- [Provided material]
## Start
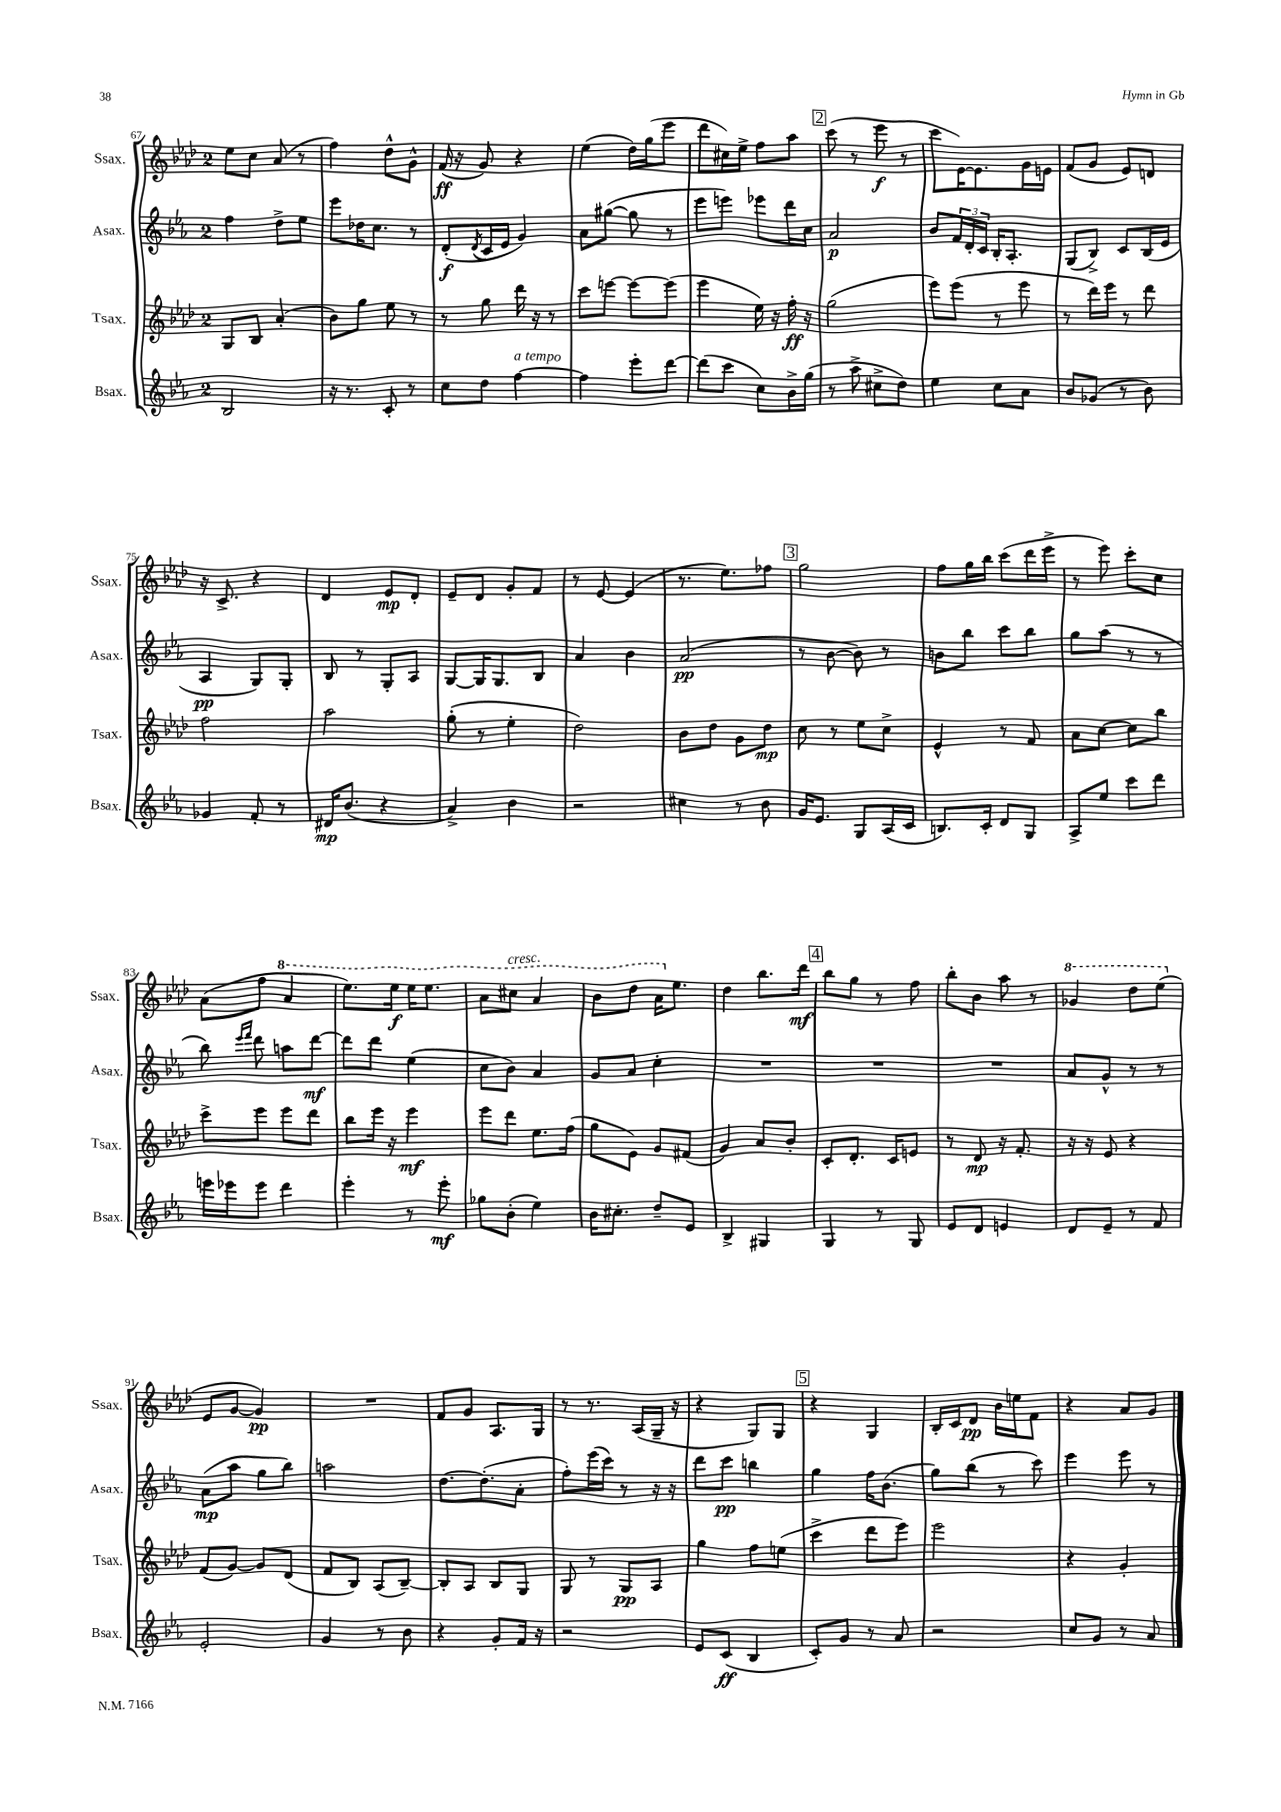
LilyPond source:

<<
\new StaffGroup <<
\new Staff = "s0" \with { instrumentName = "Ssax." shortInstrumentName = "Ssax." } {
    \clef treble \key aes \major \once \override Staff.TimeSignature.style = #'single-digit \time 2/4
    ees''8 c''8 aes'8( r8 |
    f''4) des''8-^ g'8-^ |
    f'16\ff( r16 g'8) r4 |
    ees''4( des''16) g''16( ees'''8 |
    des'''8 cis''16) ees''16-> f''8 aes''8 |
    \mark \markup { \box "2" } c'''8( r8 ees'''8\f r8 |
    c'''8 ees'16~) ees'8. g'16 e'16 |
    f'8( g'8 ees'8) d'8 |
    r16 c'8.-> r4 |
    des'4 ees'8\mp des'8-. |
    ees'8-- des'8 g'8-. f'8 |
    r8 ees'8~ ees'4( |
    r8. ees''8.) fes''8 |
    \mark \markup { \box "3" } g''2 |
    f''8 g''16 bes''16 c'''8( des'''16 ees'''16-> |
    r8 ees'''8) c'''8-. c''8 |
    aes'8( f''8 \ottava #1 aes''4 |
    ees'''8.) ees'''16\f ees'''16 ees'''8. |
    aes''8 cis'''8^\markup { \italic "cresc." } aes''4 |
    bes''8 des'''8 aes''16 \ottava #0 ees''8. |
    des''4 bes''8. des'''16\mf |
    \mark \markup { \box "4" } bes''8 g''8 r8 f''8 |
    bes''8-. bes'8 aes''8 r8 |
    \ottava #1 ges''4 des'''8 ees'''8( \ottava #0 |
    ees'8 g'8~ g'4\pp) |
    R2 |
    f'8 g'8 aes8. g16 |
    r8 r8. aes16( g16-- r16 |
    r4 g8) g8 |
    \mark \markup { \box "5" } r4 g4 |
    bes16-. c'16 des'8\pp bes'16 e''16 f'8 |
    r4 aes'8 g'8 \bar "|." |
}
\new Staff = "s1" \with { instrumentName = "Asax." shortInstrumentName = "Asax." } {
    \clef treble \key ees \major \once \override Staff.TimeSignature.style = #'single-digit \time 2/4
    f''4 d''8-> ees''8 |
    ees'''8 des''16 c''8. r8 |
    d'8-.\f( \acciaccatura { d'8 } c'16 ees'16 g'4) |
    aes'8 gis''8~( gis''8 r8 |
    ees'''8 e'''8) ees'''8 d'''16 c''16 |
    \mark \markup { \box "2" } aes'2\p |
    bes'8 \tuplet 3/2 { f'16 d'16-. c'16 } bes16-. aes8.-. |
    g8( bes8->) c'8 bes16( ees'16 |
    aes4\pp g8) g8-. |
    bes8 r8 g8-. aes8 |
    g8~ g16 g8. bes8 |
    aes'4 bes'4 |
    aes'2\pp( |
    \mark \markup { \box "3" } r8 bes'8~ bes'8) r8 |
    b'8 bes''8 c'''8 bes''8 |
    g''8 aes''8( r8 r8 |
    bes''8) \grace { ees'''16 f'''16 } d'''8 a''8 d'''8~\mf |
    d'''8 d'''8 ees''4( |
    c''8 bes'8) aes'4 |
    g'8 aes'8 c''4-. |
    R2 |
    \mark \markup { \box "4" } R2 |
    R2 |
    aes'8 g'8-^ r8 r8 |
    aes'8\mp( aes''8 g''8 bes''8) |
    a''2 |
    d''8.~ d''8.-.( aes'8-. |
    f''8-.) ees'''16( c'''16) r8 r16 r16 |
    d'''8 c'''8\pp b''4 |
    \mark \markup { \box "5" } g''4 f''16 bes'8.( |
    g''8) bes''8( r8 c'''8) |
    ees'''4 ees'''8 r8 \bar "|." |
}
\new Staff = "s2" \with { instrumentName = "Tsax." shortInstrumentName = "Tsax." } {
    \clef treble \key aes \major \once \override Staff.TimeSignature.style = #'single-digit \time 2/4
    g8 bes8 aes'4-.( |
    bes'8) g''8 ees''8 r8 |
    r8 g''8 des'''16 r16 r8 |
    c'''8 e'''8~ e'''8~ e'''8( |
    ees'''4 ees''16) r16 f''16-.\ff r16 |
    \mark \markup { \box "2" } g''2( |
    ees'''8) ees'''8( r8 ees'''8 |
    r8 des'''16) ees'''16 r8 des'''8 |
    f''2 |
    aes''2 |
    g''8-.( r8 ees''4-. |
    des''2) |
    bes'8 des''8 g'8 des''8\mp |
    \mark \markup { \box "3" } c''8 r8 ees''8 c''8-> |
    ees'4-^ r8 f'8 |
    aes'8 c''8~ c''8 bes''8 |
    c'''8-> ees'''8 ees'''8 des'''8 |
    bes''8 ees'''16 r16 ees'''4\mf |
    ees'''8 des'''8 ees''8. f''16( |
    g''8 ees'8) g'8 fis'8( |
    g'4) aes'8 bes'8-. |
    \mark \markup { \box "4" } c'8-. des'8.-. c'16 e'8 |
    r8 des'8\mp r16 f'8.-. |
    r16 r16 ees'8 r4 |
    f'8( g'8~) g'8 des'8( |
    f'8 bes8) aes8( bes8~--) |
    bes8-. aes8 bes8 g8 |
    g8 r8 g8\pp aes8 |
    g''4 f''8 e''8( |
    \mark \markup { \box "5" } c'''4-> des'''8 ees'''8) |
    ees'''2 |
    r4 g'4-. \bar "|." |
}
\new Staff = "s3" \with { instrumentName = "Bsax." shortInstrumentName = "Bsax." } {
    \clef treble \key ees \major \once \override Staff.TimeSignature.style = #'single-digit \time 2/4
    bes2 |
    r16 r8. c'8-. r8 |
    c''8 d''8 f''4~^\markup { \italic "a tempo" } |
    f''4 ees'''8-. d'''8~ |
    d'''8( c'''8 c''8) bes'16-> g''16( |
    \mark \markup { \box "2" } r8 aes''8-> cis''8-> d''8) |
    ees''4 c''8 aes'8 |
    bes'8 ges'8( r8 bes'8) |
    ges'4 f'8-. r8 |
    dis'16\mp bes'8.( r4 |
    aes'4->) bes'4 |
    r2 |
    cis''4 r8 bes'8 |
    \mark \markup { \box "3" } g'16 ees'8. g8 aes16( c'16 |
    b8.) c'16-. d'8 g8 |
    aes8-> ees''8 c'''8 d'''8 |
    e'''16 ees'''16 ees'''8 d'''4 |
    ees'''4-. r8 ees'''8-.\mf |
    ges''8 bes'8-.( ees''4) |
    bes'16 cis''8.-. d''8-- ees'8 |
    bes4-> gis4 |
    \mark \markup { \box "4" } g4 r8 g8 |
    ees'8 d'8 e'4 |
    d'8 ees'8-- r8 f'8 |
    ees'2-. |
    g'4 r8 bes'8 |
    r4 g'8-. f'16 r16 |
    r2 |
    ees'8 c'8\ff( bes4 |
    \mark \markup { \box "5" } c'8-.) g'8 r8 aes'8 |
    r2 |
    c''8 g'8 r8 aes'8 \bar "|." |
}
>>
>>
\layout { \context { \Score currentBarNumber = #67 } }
## End
- [Your task] Count the lines of the records that contain the string "shortInstrumentName", treating uppercase and lowercase letters as different, and give only that number.

- [Final answer] 4